§ Records from a data collection

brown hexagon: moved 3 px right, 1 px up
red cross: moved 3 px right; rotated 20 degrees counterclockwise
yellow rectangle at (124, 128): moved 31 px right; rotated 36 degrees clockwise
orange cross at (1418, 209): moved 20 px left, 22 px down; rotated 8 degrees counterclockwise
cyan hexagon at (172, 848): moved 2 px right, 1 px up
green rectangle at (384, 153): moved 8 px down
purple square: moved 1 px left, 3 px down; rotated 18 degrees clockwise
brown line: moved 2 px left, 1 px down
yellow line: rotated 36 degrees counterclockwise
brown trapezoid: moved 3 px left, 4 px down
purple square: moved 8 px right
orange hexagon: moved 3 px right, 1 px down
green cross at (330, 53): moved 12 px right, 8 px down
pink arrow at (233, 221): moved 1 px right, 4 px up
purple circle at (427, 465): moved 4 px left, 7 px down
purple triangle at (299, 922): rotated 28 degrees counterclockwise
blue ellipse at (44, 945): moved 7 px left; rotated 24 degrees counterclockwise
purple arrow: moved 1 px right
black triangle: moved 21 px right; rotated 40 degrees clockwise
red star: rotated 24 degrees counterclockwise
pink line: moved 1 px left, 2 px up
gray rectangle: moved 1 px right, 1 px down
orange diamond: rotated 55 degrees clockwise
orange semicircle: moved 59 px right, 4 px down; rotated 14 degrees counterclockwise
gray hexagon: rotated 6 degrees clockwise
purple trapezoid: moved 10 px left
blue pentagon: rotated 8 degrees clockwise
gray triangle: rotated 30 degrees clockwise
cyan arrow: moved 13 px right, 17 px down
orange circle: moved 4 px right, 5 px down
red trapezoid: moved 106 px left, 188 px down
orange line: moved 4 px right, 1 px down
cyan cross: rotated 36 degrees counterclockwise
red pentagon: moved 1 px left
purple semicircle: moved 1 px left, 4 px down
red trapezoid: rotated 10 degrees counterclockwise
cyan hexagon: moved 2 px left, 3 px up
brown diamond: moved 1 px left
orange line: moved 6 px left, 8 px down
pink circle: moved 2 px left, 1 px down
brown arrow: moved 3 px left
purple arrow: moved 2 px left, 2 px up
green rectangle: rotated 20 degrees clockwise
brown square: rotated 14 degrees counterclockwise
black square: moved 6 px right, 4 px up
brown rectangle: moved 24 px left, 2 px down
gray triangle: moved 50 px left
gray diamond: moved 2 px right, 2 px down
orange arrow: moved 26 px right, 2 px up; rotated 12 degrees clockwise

§ EXERCISE
Convert every line of the listing above into a numbered list, leaving out any blank lines.

§ COMPLETED EXERCISE
1. brown hexagon: moved 3 px right, 1 px up
2. red cross: moved 3 px right; rotated 20 degrees counterclockwise
3. yellow rectangle at (124, 128): moved 31 px right; rotated 36 degrees clockwise
4. orange cross at (1418, 209): moved 20 px left, 22 px down; rotated 8 degrees counterclockwise
5. cyan hexagon at (172, 848): moved 2 px right, 1 px up
6. green rectangle at (384, 153): moved 8 px down
7. purple square: moved 1 px left, 3 px down; rotated 18 degrees clockwise
8. brown line: moved 2 px left, 1 px down
9. yellow line: rotated 36 degrees counterclockwise
10. brown trapezoid: moved 3 px left, 4 px down
11. purple square: moved 8 px right
12. orange hexagon: moved 3 px right, 1 px down
13. green cross at (330, 53): moved 12 px right, 8 px down
14. pink arrow at (233, 221): moved 1 px right, 4 px up
15. purple circle at (427, 465): moved 4 px left, 7 px down
16. purple triangle at (299, 922): rotated 28 degrees counterclockwise
17. blue ellipse at (44, 945): moved 7 px left; rotated 24 degrees counterclockwise
18. purple arrow: moved 1 px right
19. black triangle: moved 21 px right; rotated 40 degrees clockwise
20. red star: rotated 24 degrees counterclockwise
21. pink line: moved 1 px left, 2 px up
22. gray rectangle: moved 1 px right, 1 px down
23. orange diamond: rotated 55 degrees clockwise
24. orange semicircle: moved 59 px right, 4 px down; rotated 14 degrees counterclockwise
25. gray hexagon: rotated 6 degrees clockwise
26. purple trapezoid: moved 10 px left
27. blue pentagon: rotated 8 degrees clockwise
28. gray triangle: rotated 30 degrees clockwise
29. cyan arrow: moved 13 px right, 17 px down
30. orange circle: moved 4 px right, 5 px down
31. red trapezoid: moved 106 px left, 188 px down
32. orange line: moved 4 px right, 1 px down
33. cyan cross: rotated 36 degrees counterclockwise
34. red pentagon: moved 1 px left
35. purple semicircle: moved 1 px left, 4 px down
36. red trapezoid: rotated 10 degrees counterclockwise
37. cyan hexagon: moved 2 px left, 3 px up
38. brown diamond: moved 1 px left
39. orange line: moved 6 px left, 8 px down
40. pink circle: moved 2 px left, 1 px down
41. brown arrow: moved 3 px left
42. purple arrow: moved 2 px left, 2 px up
43. green rectangle: rotated 20 degrees clockwise
44. brown square: rotated 14 degrees counterclockwise
45. black square: moved 6 px right, 4 px up
46. brown rectangle: moved 24 px left, 2 px down
47. gray triangle: moved 50 px left
48. gray diamond: moved 2 px right, 2 px down
49. orange arrow: moved 26 px right, 2 px up; rotated 12 degrees clockwise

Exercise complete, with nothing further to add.